* **Entries supplied**
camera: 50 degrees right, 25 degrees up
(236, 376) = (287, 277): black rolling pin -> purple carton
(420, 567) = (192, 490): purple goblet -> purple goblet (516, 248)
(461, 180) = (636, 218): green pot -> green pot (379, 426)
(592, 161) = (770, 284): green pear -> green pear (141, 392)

==

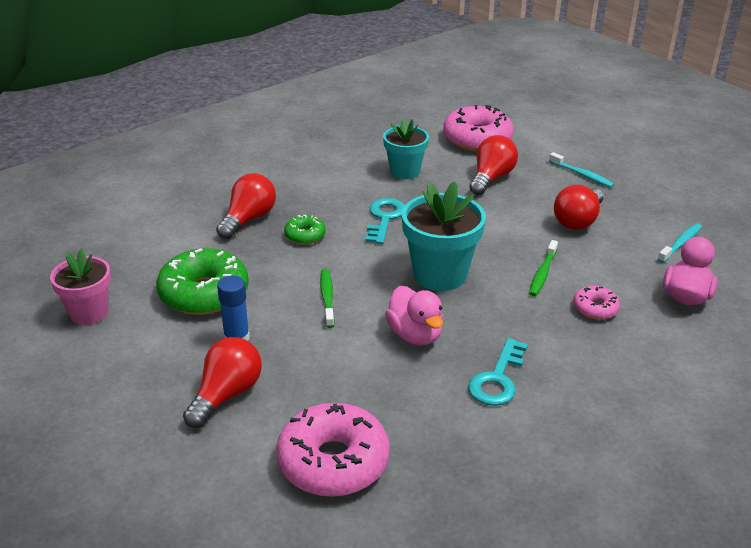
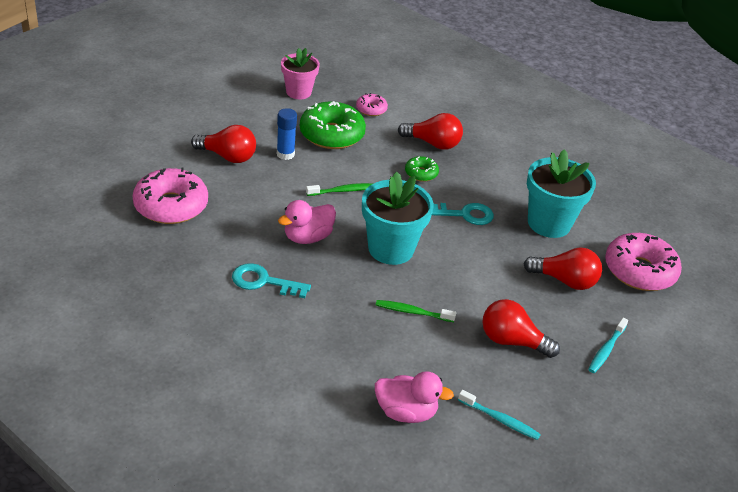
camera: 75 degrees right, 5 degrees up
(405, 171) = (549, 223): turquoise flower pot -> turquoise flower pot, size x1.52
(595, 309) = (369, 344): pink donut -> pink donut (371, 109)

--

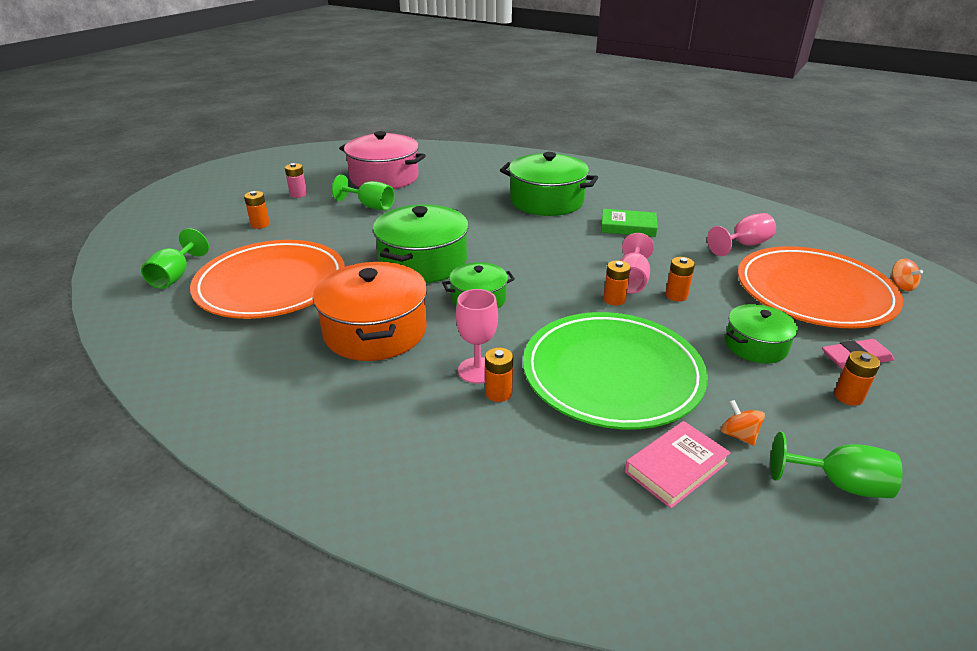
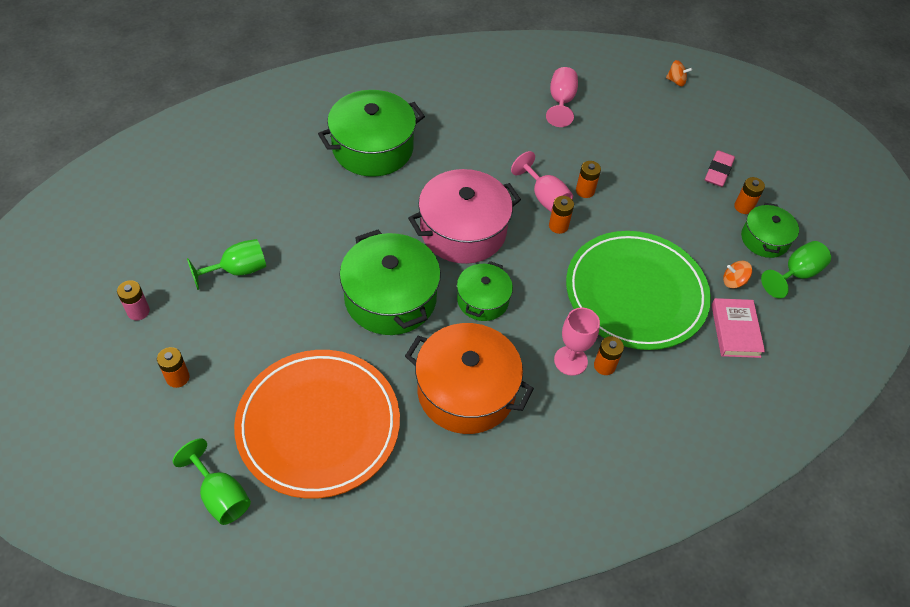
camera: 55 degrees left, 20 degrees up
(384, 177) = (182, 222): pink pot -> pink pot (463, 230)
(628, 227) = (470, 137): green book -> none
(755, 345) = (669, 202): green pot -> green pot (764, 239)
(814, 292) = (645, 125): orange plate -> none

* **Task to complete**
Reproduce the entries above exactly, but only the lines between the line holding "(384, 177) = (182, 222): pink" and the line holding "(814, 292) = (645, 125): orange plate -> none", inclusive.

* **Response area**
(384, 177) = (182, 222): pink pot -> pink pot (463, 230)
(628, 227) = (470, 137): green book -> none
(755, 345) = (669, 202): green pot -> green pot (764, 239)
(814, 292) = (645, 125): orange plate -> none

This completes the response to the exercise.